**Dataset items**
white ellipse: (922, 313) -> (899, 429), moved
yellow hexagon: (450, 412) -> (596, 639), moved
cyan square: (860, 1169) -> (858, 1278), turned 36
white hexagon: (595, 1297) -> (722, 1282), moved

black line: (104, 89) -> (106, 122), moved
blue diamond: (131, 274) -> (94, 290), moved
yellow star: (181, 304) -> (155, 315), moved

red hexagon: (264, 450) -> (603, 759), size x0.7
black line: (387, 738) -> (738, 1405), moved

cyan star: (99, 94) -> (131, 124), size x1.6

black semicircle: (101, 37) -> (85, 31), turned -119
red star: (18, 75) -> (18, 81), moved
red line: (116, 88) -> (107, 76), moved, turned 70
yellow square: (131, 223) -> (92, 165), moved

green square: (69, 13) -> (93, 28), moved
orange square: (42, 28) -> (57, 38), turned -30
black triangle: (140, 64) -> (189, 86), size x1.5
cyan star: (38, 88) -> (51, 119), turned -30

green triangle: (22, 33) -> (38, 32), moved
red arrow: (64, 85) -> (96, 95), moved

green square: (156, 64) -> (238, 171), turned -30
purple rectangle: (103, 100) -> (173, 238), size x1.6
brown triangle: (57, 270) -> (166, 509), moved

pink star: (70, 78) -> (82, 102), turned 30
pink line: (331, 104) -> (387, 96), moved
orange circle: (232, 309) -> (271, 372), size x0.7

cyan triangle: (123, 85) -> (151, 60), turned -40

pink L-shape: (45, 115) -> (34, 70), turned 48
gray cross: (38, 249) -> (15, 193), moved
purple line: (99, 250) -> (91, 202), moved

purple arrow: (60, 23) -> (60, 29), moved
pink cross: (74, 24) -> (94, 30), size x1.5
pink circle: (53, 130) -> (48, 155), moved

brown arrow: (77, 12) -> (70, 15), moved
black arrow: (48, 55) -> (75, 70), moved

**What you should do**
Exactly as they appear above, return all of the records.

**Answer to the problem**
white ellipse: (922, 313) -> (899, 429), moved
yellow hexagon: (450, 412) -> (596, 639), moved
cyan square: (860, 1169) -> (858, 1278), turned 36
white hexagon: (595, 1297) -> (722, 1282), moved

black line: (104, 89) -> (106, 122), moved
blue diamond: (131, 274) -> (94, 290), moved
yellow star: (181, 304) -> (155, 315), moved

red hexagon: (264, 450) -> (603, 759), size x0.7
black line: (387, 738) -> (738, 1405), moved

cyan star: (99, 94) -> (131, 124), size x1.6

black semicircle: (101, 37) -> (85, 31), turned -119
red star: (18, 75) -> (18, 81), moved
red line: (116, 88) -> (107, 76), moved, turned 70
yellow square: (131, 223) -> (92, 165), moved

green square: (69, 13) -> (93, 28), moved
orange square: (42, 28) -> (57, 38), turned -30
black triangle: (140, 64) -> (189, 86), size x1.5
cyan star: (38, 88) -> (51, 119), turned -30

green triangle: (22, 33) -> (38, 32), moved
red arrow: (64, 85) -> (96, 95), moved

green square: (156, 64) -> (238, 171), turned -30
purple rectangle: (103, 100) -> (173, 238), size x1.6
brown triangle: (57, 270) -> (166, 509), moved

pink star: (70, 78) -> (82, 102), turned 30
pink line: (331, 104) -> (387, 96), moved
orange circle: (232, 309) -> (271, 372), size x0.7

cyan triangle: (123, 85) -> (151, 60), turned -40

pink L-shape: (45, 115) -> (34, 70), turned 48
gray cross: (38, 249) -> (15, 193), moved
purple line: (99, 250) -> (91, 202), moved

purple arrow: (60, 23) -> (60, 29), moved
pink cross: (74, 24) -> (94, 30), size x1.5
pink circle: (53, 130) -> (48, 155), moved

brown arrow: (77, 12) -> (70, 15), moved
black arrow: (48, 55) -> (75, 70), moved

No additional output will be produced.